[RECORDS SHOWN — start]
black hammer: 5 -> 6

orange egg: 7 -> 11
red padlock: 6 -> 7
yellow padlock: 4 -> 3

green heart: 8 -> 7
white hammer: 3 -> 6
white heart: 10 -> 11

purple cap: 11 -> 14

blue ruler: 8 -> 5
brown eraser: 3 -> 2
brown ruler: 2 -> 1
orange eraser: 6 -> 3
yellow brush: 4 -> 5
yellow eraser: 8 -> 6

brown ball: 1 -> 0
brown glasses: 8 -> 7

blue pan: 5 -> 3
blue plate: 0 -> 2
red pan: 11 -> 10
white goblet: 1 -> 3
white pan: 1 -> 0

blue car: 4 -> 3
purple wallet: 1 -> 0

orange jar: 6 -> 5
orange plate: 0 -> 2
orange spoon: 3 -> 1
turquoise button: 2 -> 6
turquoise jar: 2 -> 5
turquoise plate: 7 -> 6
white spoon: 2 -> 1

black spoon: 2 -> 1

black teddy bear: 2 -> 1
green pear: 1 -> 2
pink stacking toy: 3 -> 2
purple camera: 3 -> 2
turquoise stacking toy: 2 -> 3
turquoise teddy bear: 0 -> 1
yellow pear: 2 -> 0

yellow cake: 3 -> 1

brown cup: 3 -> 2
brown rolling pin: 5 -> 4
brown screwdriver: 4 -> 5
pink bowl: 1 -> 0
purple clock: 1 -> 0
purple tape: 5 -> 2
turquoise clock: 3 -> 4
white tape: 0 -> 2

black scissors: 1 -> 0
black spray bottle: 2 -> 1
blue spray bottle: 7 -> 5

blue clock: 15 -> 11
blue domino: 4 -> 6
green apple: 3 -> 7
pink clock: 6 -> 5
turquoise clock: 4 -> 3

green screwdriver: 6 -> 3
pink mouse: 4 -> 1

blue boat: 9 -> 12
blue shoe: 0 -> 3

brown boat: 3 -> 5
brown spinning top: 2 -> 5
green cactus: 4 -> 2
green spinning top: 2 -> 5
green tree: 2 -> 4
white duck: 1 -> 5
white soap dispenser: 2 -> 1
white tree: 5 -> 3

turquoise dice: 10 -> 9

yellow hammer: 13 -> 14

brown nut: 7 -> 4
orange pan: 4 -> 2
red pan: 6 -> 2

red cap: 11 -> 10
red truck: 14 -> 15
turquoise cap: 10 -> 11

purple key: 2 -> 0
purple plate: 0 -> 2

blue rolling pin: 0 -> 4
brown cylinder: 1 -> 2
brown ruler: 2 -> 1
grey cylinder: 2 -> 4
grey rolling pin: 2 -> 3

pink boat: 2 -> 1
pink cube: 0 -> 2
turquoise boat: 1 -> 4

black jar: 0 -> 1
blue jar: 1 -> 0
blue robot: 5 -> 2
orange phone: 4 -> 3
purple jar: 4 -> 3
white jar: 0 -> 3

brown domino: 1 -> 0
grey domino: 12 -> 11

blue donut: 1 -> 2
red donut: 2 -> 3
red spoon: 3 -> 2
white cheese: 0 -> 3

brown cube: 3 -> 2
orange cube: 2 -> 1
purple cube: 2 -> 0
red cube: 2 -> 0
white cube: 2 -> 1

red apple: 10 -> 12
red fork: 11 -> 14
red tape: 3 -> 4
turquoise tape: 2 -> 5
[RECORDS SHOWN — finish]
Lines that contain the string "hammer" should be copied from the material above.

EXERCISE RESULT -
black hammer: 5 -> 6
white hammer: 3 -> 6
yellow hammer: 13 -> 14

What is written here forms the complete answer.